BEGIN Supplied records

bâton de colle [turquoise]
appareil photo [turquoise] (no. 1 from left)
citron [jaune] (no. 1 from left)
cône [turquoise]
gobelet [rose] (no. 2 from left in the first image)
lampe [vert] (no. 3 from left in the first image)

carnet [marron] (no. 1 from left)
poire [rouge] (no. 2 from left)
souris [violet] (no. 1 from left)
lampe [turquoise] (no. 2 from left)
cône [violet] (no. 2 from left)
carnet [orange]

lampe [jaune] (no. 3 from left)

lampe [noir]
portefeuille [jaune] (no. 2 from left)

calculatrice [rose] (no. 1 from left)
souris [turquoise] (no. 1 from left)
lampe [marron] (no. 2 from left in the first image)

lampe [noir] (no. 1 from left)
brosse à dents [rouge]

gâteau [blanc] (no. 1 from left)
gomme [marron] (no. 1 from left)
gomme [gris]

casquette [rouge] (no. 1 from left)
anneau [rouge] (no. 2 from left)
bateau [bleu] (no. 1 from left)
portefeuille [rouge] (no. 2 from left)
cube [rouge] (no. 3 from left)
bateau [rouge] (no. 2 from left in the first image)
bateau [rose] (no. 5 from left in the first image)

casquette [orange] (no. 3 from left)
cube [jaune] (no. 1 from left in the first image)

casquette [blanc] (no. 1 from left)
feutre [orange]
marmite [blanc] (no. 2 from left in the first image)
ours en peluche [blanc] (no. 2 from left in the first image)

END Supplied records

Aim of the exercise -
Please copy only the lines from the one with "gobelet [rose] (no." through the final line of the records above, both ends included.

Answer box -
gobelet [rose] (no. 2 from left in the first image)
lampe [vert] (no. 3 from left in the first image)

carnet [marron] (no. 1 from left)
poire [rouge] (no. 2 from left)
souris [violet] (no. 1 from left)
lampe [turquoise] (no. 2 from left)
cône [violet] (no. 2 from left)
carnet [orange]

lampe [jaune] (no. 3 from left)

lampe [noir]
portefeuille [jaune] (no. 2 from left)

calculatrice [rose] (no. 1 from left)
souris [turquoise] (no. 1 from left)
lampe [marron] (no. 2 from left in the first image)

lampe [noir] (no. 1 from left)
brosse à dents [rouge]

gâteau [blanc] (no. 1 from left)
gomme [marron] (no. 1 from left)
gomme [gris]

casquette [rouge] (no. 1 from left)
anneau [rouge] (no. 2 from left)
bateau [bleu] (no. 1 from left)
portefeuille [rouge] (no. 2 from left)
cube [rouge] (no. 3 from left)
bateau [rouge] (no. 2 from left in the first image)
bateau [rose] (no. 5 from left in the first image)

casquette [orange] (no. 3 from left)
cube [jaune] (no. 1 from left in the first image)

casquette [blanc] (no. 1 from left)
feutre [orange]
marmite [blanc] (no. 2 from left in the first image)
ours en peluche [blanc] (no. 2 from left in the first image)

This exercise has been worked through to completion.